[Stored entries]
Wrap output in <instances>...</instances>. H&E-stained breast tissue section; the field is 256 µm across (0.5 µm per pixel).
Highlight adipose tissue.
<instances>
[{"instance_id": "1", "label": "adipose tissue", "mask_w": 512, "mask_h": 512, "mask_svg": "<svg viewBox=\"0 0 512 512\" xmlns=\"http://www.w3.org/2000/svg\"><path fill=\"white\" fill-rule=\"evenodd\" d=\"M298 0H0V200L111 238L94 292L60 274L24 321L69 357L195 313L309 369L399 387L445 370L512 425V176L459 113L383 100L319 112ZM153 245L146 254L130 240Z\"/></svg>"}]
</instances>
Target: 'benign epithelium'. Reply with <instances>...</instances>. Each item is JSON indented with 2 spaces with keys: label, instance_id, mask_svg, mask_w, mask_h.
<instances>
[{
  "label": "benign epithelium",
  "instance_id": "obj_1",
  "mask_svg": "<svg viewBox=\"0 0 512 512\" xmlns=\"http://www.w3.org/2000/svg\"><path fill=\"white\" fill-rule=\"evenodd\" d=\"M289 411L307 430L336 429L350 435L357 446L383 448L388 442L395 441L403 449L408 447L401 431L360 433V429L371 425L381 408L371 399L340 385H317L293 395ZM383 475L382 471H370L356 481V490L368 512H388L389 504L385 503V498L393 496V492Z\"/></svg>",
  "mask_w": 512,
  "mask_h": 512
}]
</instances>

Work to be completed
Extract, verbatim, the lines from the one containing "Target: 'benign epithelium'." through the last line of the listing above.

Written response
Target: 'benign epithelium'. Reply with <instances>...</instances>. Each item is JSON indented with 2 spaces with keys: label, instance_id, mask_svg, mask_w, mask_h.
<instances>
[{
  "label": "benign epithelium",
  "instance_id": "obj_1",
  "mask_svg": "<svg viewBox=\"0 0 512 512\" xmlns=\"http://www.w3.org/2000/svg\"><path fill=\"white\" fill-rule=\"evenodd\" d=\"M289 411L307 430L336 429L350 435L357 446L383 448L388 442L395 441L403 449L408 447L401 431L360 433V429L371 425L381 408L371 399L340 385H317L293 395ZM383 475L382 471H370L356 481V490L368 512H388L389 504L385 503V498L393 496V492Z\"/></svg>",
  "mask_w": 512,
  "mask_h": 512
}]
</instances>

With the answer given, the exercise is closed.